§ **Instructions for the task**
The whole listing that follows, pictures excepted, should be printed again exactly as given.

........

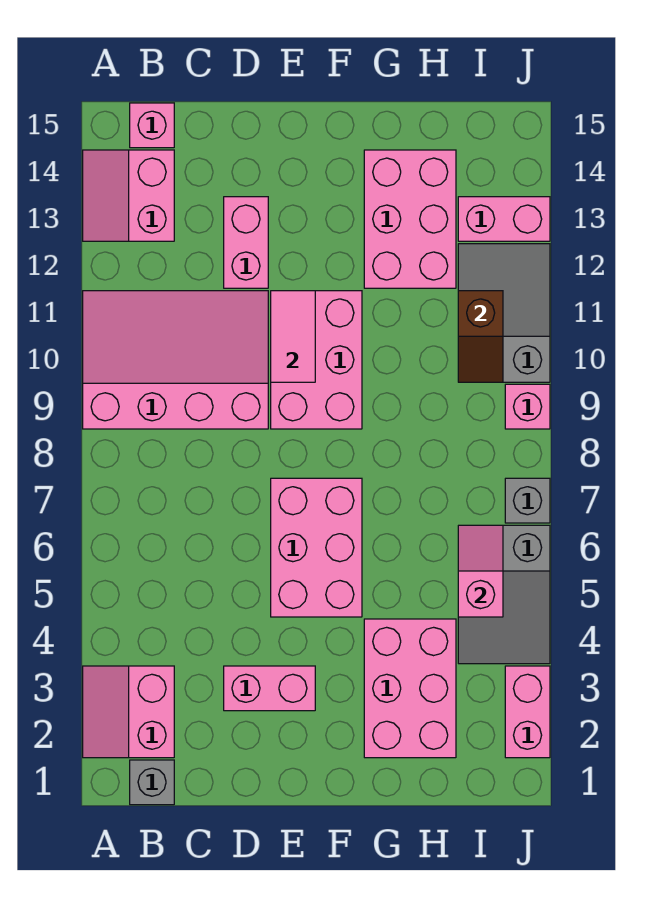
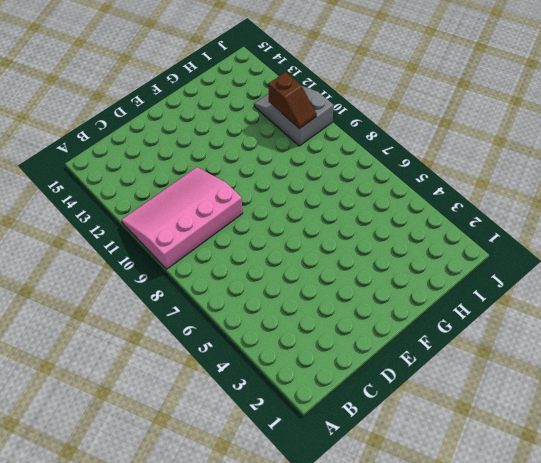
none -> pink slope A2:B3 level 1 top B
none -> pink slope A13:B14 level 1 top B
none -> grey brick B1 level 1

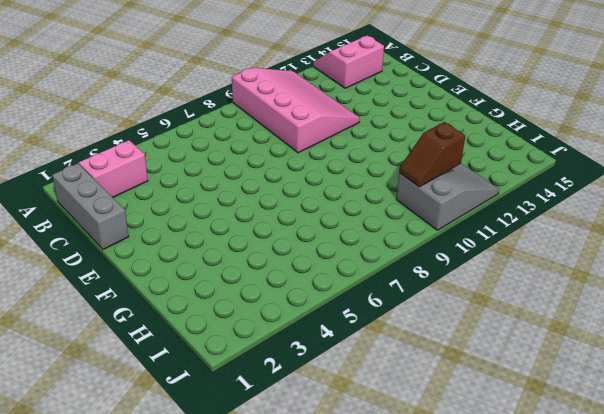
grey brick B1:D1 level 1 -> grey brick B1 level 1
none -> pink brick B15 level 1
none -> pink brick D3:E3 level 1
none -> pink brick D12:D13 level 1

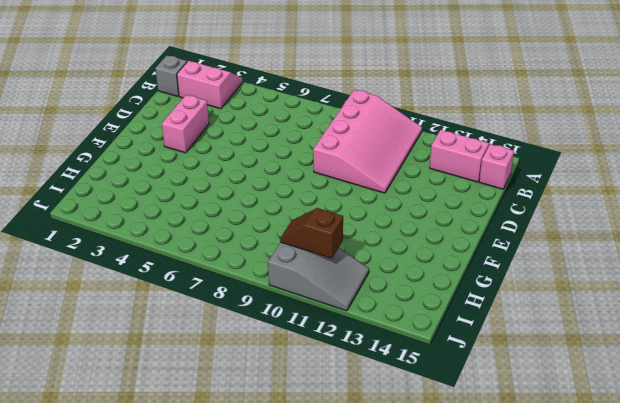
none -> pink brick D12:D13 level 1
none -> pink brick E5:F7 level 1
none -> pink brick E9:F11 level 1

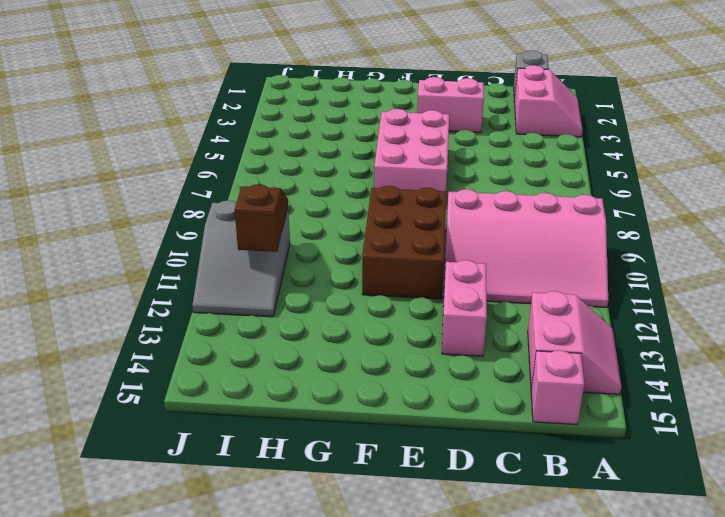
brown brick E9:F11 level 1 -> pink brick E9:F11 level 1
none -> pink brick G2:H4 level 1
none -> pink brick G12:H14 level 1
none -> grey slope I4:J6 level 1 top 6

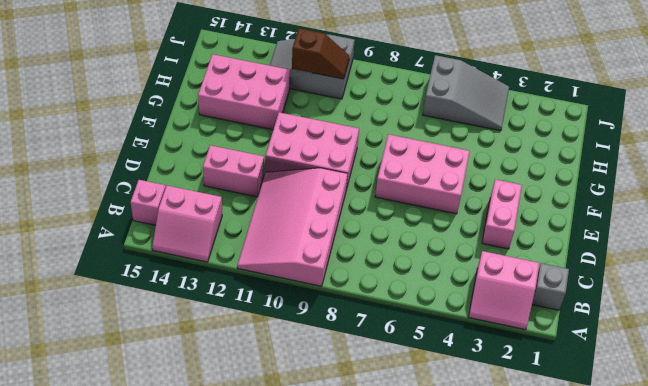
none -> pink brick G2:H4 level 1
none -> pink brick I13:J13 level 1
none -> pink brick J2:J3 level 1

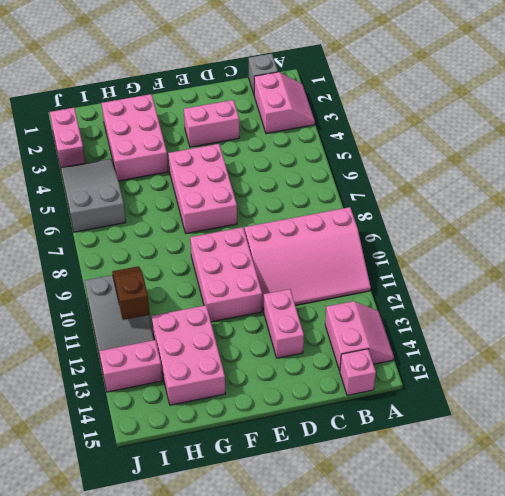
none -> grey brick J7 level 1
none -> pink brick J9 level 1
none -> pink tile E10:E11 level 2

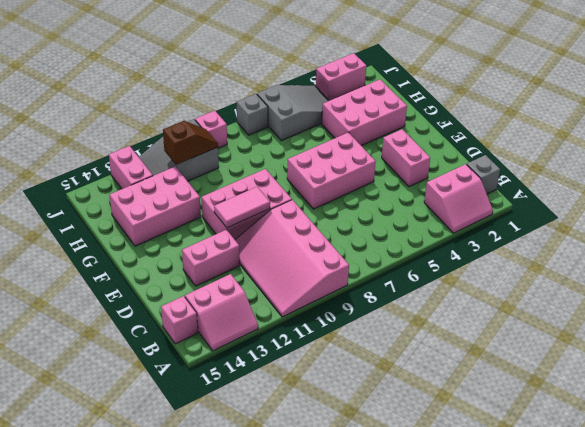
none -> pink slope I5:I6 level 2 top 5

........

§ **Expected answer**
none -> pink slope A2:B3 level 1 top B
none -> pink slope A13:B14 level 1 top B
none -> grey brick B1 level 1

grey brick B1:D1 level 1 -> grey brick B1 level 1
none -> pink brick B15 level 1
none -> pink brick D3:E3 level 1
none -> pink brick D12:D13 level 1

none -> pink brick D12:D13 level 1
none -> pink brick E5:F7 level 1
none -> pink brick E9:F11 level 1

brown brick E9:F11 level 1 -> pink brick E9:F11 level 1
none -> pink brick G2:H4 level 1
none -> pink brick G12:H14 level 1
none -> grey slope I4:J6 level 1 top 6

none -> pink brick G2:H4 level 1
none -> pink brick I13:J13 level 1
none -> pink brick J2:J3 level 1

none -> grey brick J7 level 1
none -> pink brick J9 level 1
none -> pink tile E10:E11 level 2

none -> pink slope I5:I6 level 2 top 5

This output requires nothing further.